**** DATA BELOW

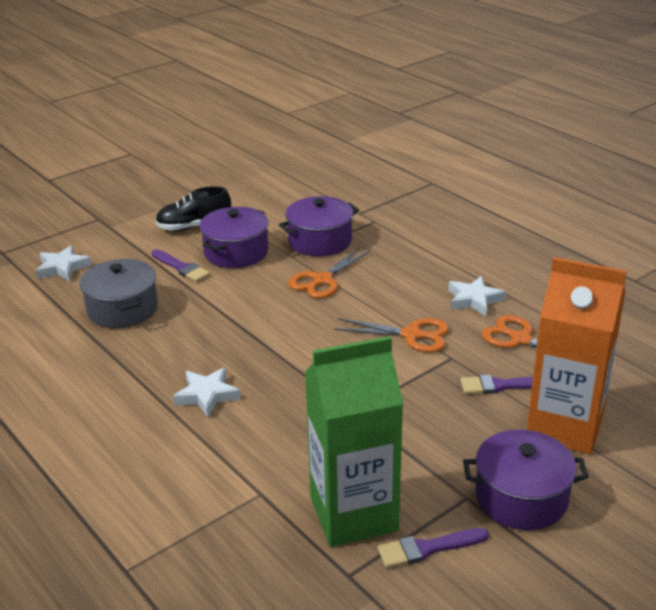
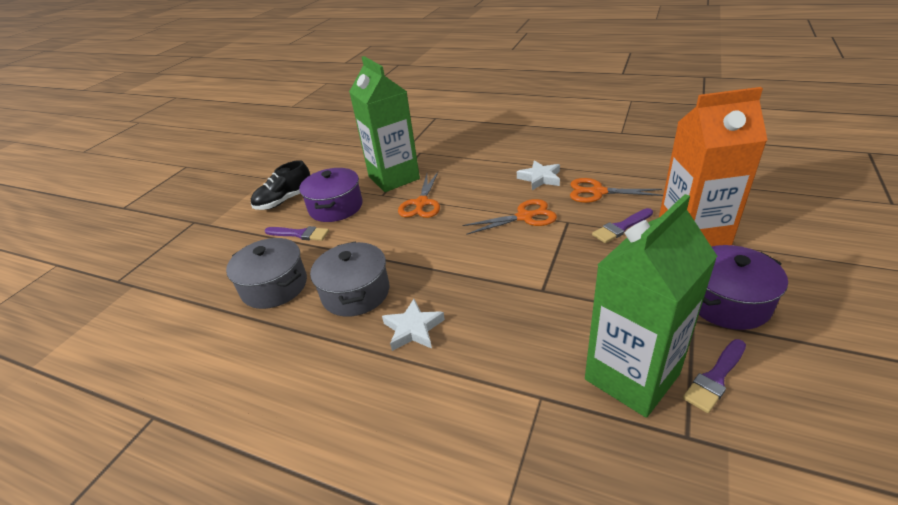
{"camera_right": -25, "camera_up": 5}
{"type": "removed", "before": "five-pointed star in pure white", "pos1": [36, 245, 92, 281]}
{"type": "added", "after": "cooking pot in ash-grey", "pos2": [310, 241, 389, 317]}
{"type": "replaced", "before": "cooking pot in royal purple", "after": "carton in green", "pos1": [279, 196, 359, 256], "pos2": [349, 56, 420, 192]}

********

- WHAT TO PRODUCE
Repeat exactly the lines from the line containing "star in pure" through the end of the listing above; both boundary lines are part of the output.

- EXERCISE OUTPUT
{"type": "removed", "before": "five-pointed star in pure white", "pos1": [36, 245, 92, 281]}
{"type": "added", "after": "cooking pot in ash-grey", "pos2": [310, 241, 389, 317]}
{"type": "replaced", "before": "cooking pot in royal purple", "after": "carton in green", "pos1": [279, 196, 359, 256], "pos2": [349, 56, 420, 192]}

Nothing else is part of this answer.